INSTRUCTIONS TO FOLLOW:
Below are some records; output exactly the lines from the line with "(522, 156) = (332, 235): grey" to the line with "(515, 78) = (118, 787): brown pot -> grey pot", both ends kept, and nothing more.
======== DATA EXCERPTS
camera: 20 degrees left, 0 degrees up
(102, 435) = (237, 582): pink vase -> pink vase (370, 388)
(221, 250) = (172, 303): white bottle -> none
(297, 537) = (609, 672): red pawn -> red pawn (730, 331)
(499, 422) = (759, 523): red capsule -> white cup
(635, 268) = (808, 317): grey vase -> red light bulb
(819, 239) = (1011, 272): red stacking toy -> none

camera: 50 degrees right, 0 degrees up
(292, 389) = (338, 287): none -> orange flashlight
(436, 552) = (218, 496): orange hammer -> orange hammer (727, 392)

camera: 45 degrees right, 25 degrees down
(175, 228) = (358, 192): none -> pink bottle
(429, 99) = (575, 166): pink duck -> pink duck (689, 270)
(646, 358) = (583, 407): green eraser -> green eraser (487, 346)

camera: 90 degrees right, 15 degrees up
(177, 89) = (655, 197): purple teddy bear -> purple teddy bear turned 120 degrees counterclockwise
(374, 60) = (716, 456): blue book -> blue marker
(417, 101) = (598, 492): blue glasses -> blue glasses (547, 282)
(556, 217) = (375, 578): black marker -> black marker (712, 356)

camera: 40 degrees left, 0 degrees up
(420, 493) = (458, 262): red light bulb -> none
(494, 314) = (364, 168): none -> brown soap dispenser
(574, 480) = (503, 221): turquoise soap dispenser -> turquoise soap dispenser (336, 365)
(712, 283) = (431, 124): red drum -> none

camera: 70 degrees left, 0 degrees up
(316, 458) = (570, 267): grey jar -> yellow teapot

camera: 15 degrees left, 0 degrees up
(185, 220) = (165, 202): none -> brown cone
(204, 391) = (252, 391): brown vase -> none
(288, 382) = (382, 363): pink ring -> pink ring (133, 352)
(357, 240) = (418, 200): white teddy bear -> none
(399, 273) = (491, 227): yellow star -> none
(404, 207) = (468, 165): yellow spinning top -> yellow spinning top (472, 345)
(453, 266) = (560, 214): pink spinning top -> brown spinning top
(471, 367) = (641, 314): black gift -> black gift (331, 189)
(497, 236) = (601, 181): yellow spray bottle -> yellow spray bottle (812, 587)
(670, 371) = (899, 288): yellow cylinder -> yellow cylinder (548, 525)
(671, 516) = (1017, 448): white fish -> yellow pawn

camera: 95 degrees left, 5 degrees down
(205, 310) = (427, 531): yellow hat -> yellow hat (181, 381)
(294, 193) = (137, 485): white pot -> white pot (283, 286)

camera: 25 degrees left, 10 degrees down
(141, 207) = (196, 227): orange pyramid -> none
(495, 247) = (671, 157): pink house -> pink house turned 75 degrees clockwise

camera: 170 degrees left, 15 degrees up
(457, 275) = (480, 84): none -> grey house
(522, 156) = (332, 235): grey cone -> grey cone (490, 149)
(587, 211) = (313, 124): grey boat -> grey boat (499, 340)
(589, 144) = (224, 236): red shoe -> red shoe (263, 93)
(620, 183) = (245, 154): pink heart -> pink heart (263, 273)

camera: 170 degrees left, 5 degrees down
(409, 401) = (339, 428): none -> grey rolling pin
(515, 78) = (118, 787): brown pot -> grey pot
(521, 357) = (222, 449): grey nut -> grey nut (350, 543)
================
YOUR RESPONSE:
(522, 156) = (332, 235): grey cone -> grey cone (490, 149)
(587, 211) = (313, 124): grey boat -> grey boat (499, 340)
(589, 144) = (224, 236): red shoe -> red shoe (263, 93)
(620, 183) = (245, 154): pink heart -> pink heart (263, 273)

camera: 170 degrees left, 5 degrees down
(409, 401) = (339, 428): none -> grey rolling pin
(515, 78) = (118, 787): brown pot -> grey pot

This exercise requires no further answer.